▶ **REQUIRED WORK**: Every line with the string "diamond" must be copied from the entries below.

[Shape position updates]
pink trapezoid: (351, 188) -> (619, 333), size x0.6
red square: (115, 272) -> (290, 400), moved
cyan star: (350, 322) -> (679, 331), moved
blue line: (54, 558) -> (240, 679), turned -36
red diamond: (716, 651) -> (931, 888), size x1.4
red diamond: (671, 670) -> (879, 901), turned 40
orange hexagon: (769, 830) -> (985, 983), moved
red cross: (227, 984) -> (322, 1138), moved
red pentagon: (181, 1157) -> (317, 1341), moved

▶ **WRITTEN ANSWER**:
red diamond: (716, 651) -> (931, 888), size x1.4
red diamond: (671, 670) -> (879, 901), turned 40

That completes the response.